Edit tracking data:
◆ ◆ ◆
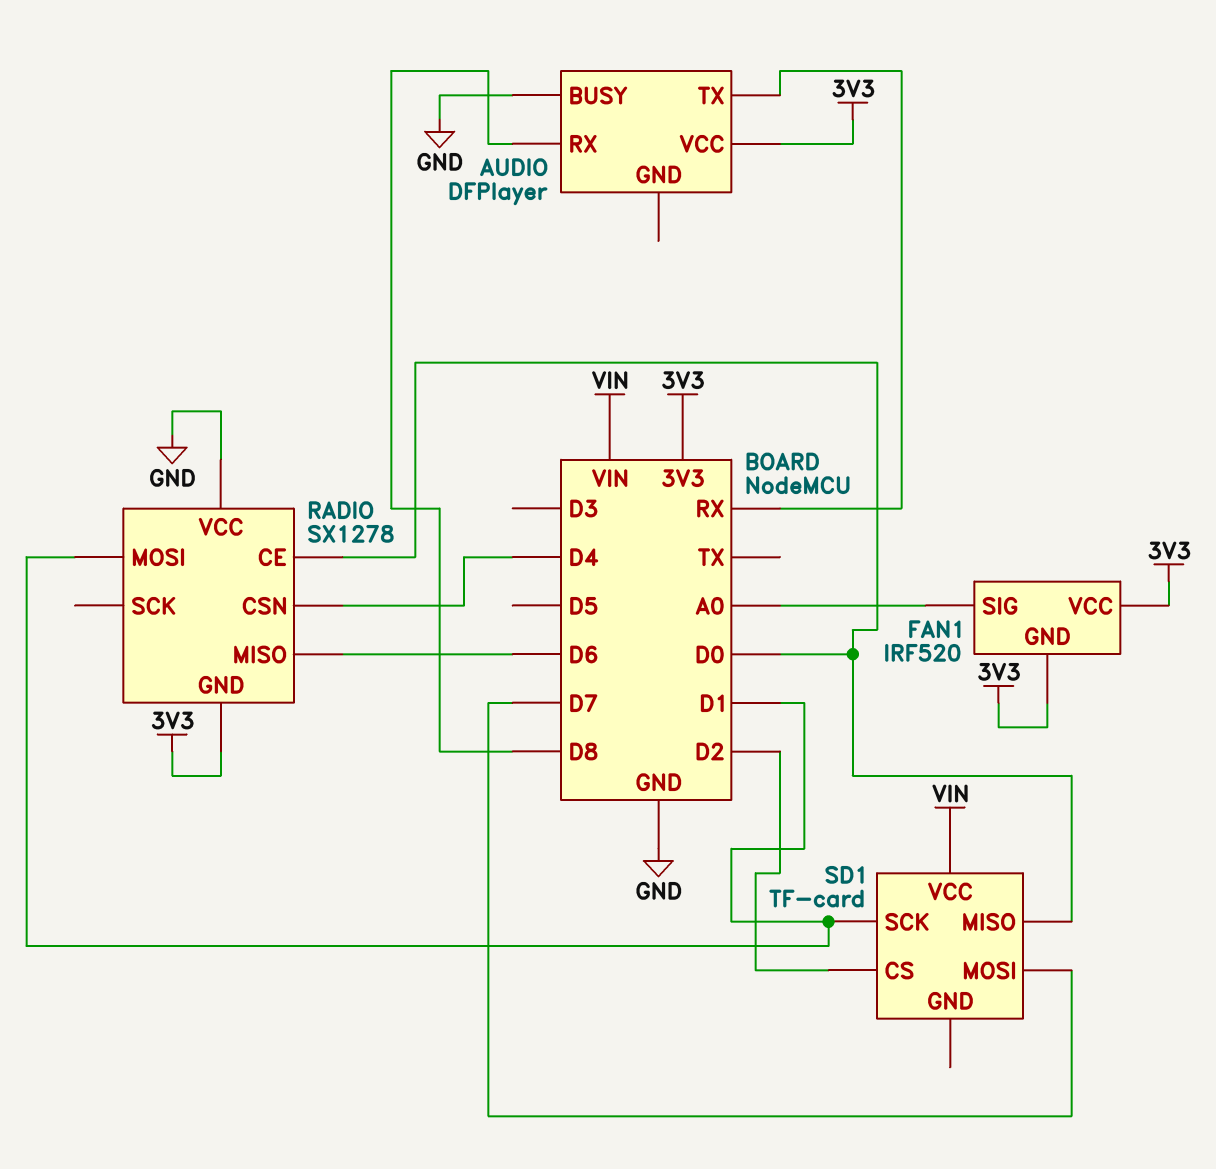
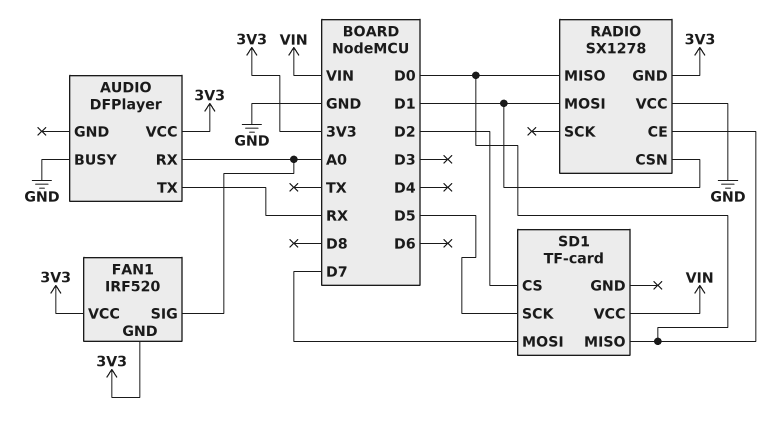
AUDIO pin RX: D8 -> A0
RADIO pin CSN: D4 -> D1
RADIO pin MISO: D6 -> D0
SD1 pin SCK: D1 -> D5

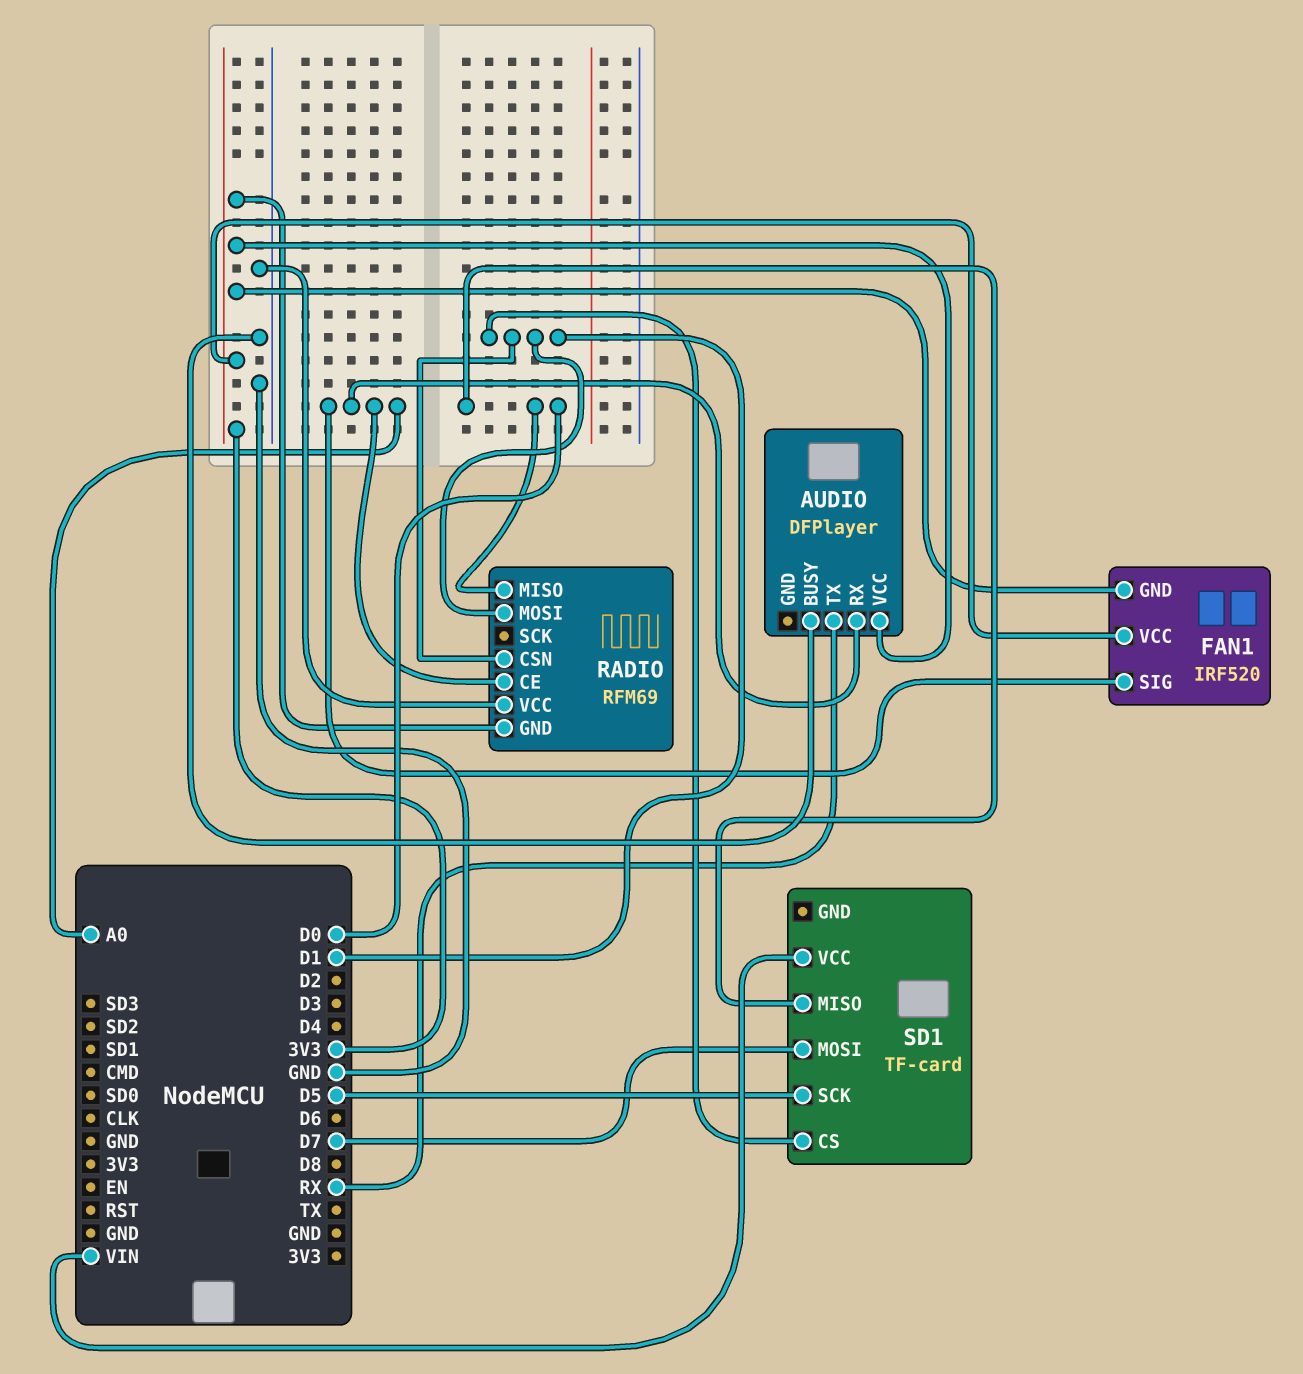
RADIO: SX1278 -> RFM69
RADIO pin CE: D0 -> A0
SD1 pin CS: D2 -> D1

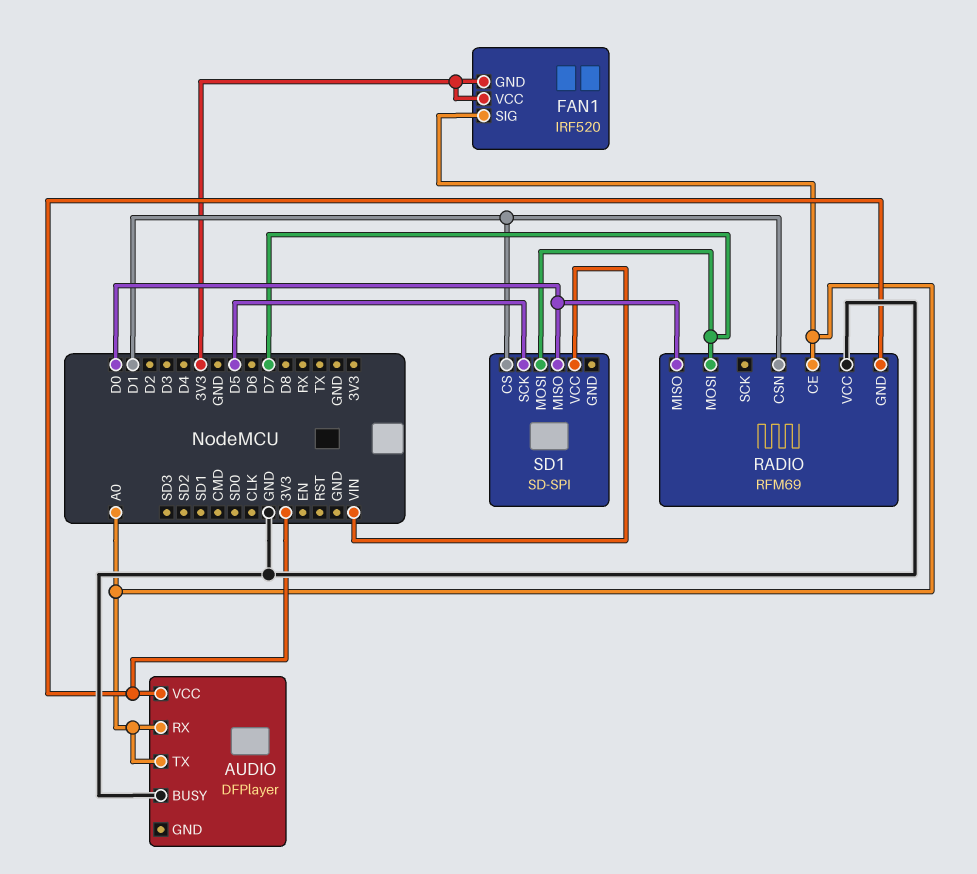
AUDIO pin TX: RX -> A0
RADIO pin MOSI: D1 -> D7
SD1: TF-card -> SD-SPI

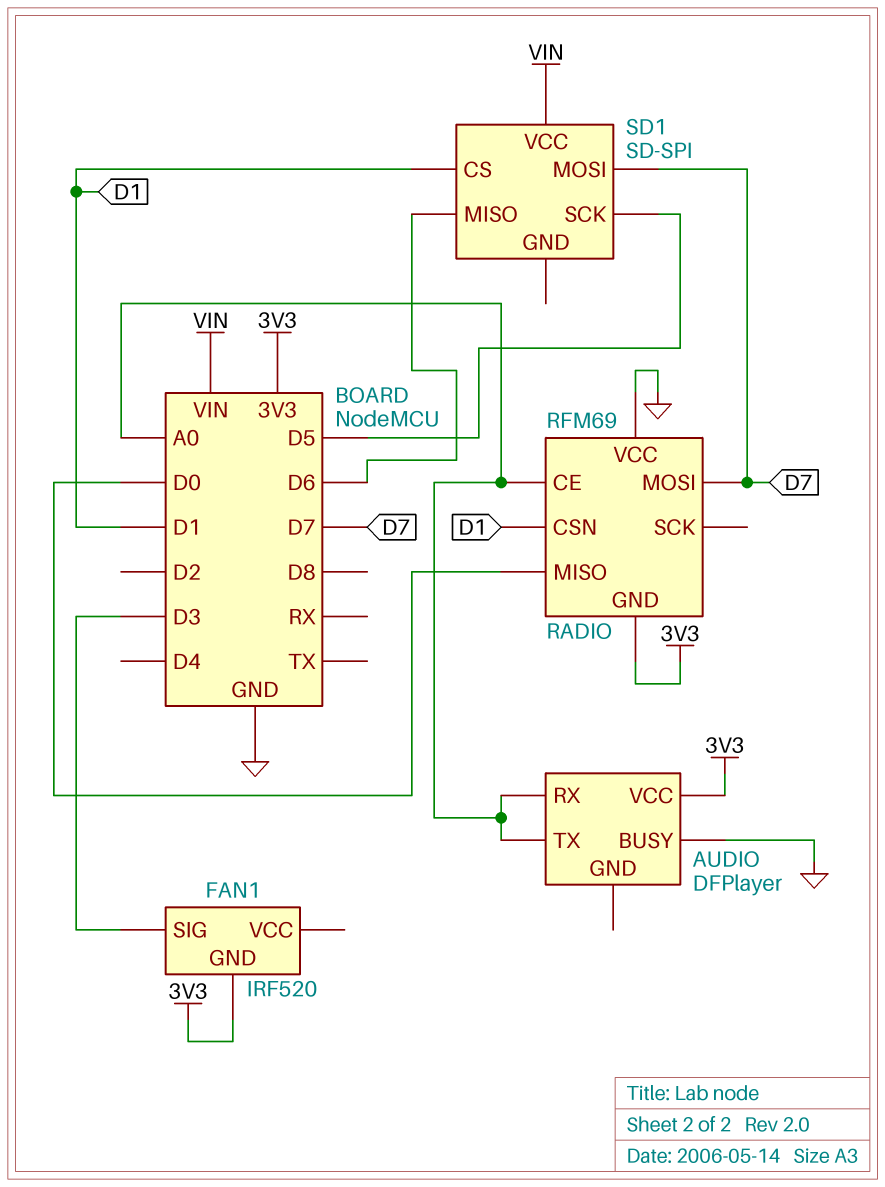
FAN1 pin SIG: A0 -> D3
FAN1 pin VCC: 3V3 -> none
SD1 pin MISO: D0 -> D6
◆ ◆ ◆
__Exercise brief__: Write out all of the records above. Keep them exact and leave out the pictures.

__Written solution__:
AUDIO pin RX: D8 -> A0
RADIO pin CSN: D4 -> D1
RADIO pin MISO: D6 -> D0
SD1 pin SCK: D1 -> D5

RADIO: SX1278 -> RFM69
RADIO pin CE: D0 -> A0
SD1 pin CS: D2 -> D1

AUDIO pin TX: RX -> A0
RADIO pin MOSI: D1 -> D7
SD1: TF-card -> SD-SPI

FAN1 pin SIG: A0 -> D3
FAN1 pin VCC: 3V3 -> none
SD1 pin MISO: D0 -> D6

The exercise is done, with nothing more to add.